All lines in the material with the string "moved" should be listed.
######
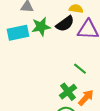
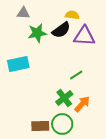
cyan rectangle: (18, 33) -> (18, 64), moved
green line: (80, 69) -> (76, 75), turned -72

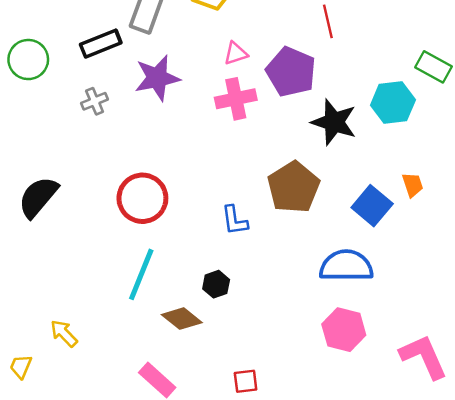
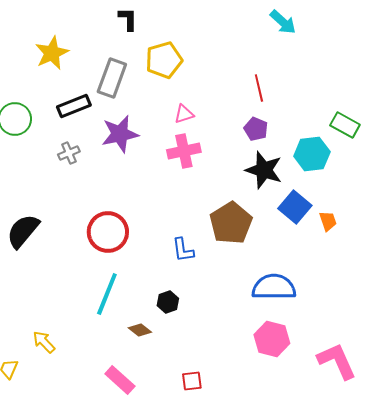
purple pentagon: (291, 72) -> (256, 129), moved, size x0.6
blue square: (372, 206) -> (295, 207), moved
brown diamond: (182, 319) -> (140, 330), size x0.7

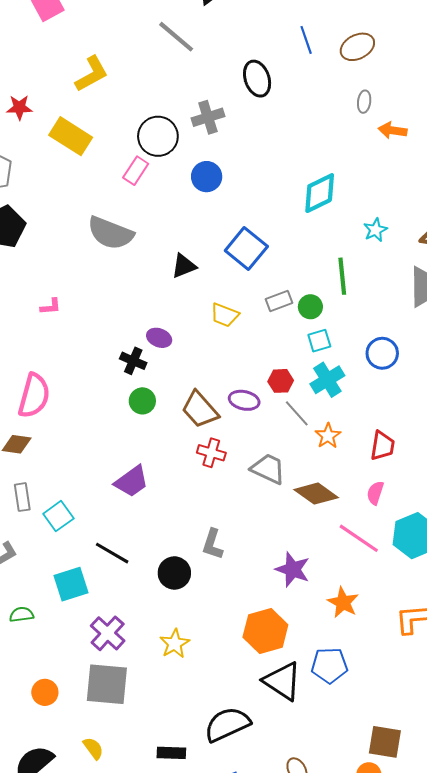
######
Completed task:
cyan rectangle: (18, 33) -> (18, 64), moved
purple pentagon: (291, 72) -> (256, 129), moved, size x0.6
blue square: (372, 206) -> (295, 207), moved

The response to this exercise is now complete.